Write out the line that has "STEPPER1 pin IN3: B11 -> B10" in it, along with each line that comes after it until the listing ends, and add nothing.

───

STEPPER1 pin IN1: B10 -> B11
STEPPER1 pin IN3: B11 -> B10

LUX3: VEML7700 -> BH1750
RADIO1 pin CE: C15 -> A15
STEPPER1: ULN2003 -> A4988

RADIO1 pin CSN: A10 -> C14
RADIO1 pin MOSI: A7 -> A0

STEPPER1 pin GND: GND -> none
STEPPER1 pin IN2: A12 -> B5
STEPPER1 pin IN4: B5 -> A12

───

Your solution:
STEPPER1 pin IN3: B11 -> B10

LUX3: VEML7700 -> BH1750
RADIO1 pin CE: C15 -> A15
STEPPER1: ULN2003 -> A4988

RADIO1 pin CSN: A10 -> C14
RADIO1 pin MOSI: A7 -> A0

STEPPER1 pin GND: GND -> none
STEPPER1 pin IN2: A12 -> B5
STEPPER1 pin IN4: B5 -> A12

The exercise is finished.